[Scene edit records]
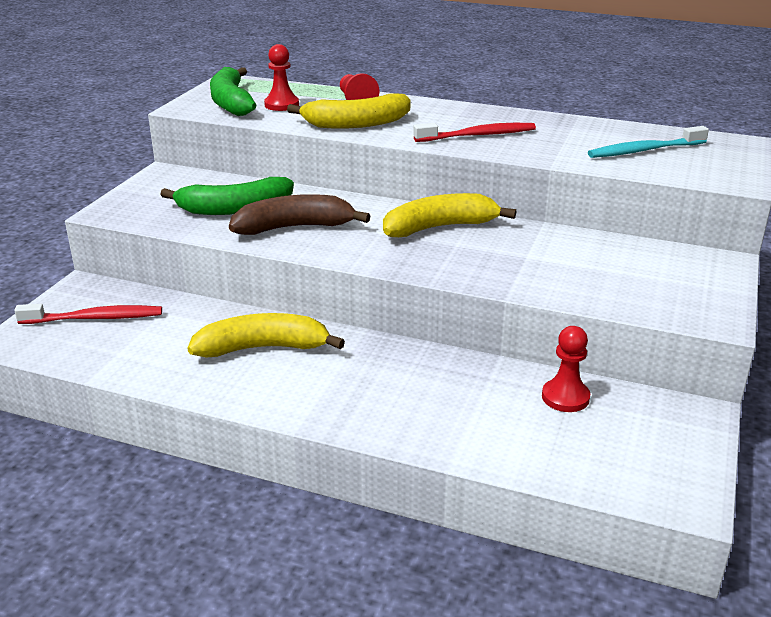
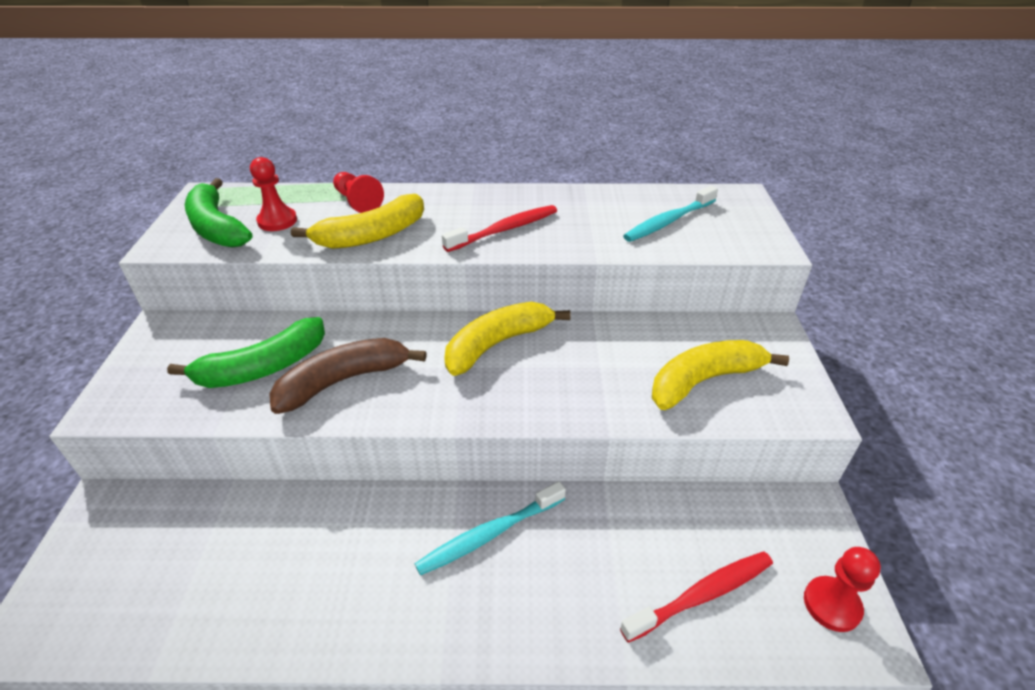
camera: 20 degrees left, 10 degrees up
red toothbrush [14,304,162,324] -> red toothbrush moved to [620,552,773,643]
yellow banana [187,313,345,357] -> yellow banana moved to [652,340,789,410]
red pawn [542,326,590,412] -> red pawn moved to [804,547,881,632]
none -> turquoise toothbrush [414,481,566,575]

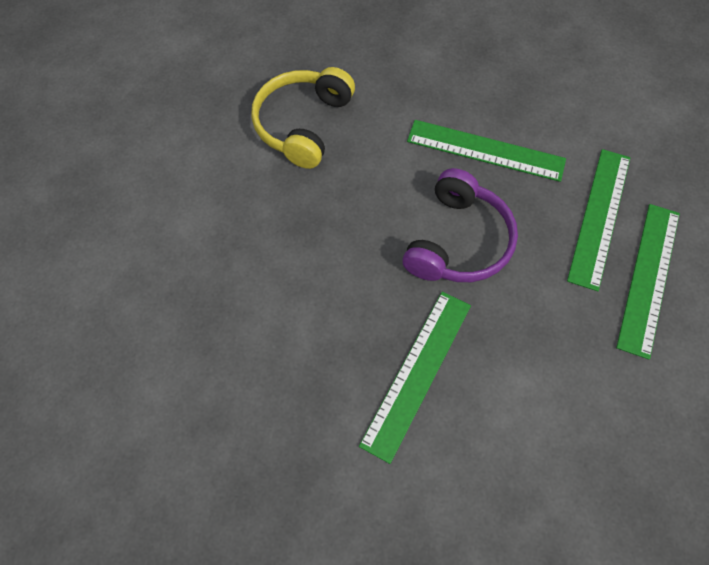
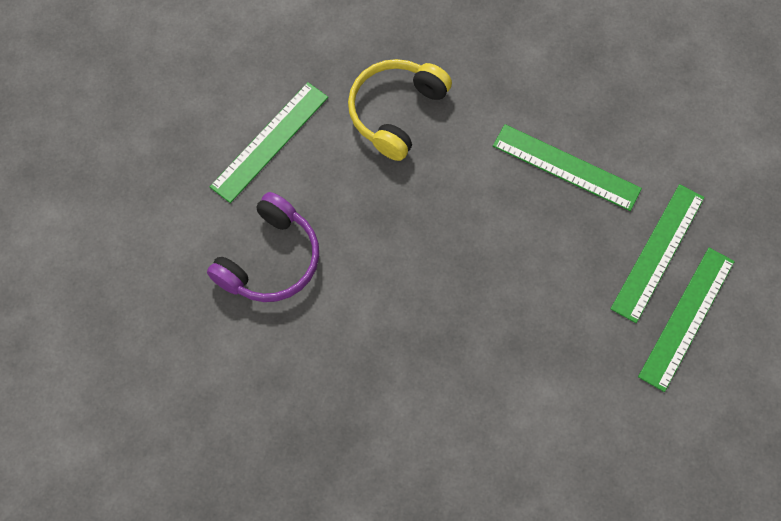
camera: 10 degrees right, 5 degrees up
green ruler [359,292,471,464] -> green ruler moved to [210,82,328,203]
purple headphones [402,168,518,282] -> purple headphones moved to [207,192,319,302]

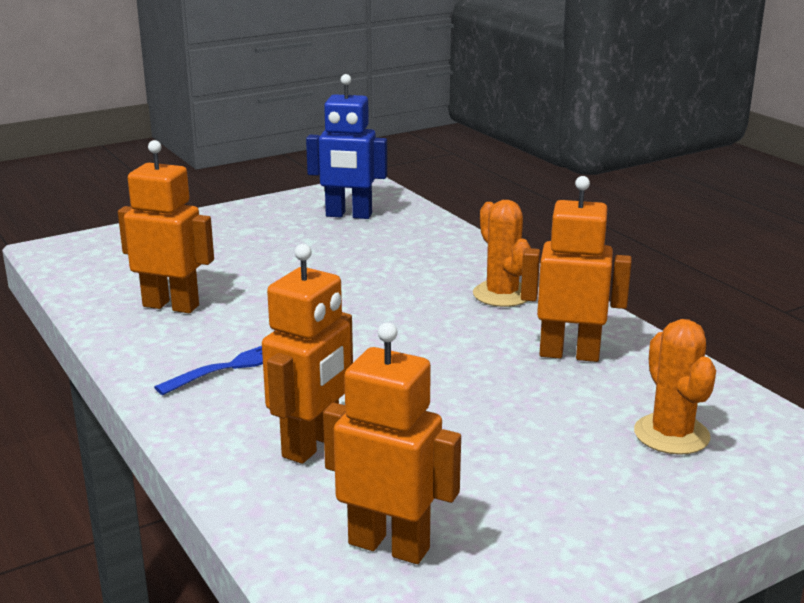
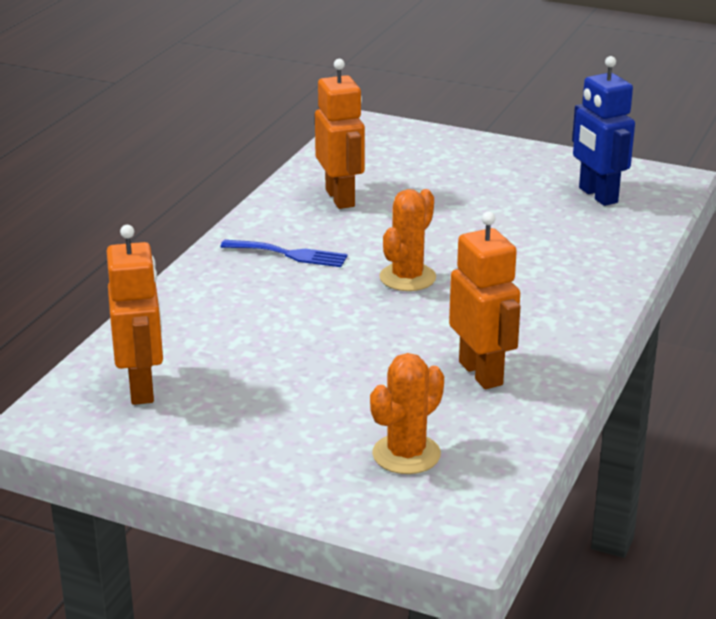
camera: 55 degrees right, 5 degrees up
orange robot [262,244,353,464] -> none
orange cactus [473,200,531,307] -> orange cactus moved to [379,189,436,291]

» WORK REQUIRED
Starting at the line that contains "red pawn [542,326,590,412]", reproduce exactly and only the lines through the end of the entries above, with the pictures excluded.

» YOUR RESPONSE
red pawn [542,326,590,412] -> red pawn moved to [804,547,881,632]
none -> turquoise toothbrush [414,481,566,575]

camera: 10 degrees right, 5 degrees up
green ruler [359,292,471,464] -> green ruler moved to [210,82,328,203]
purple headphones [402,168,518,282] -> purple headphones moved to [207,192,319,302]

camera: 55 degrees right, 5 degrees up
orange robot [262,244,353,464] -> none
orange cactus [473,200,531,307] -> orange cactus moved to [379,189,436,291]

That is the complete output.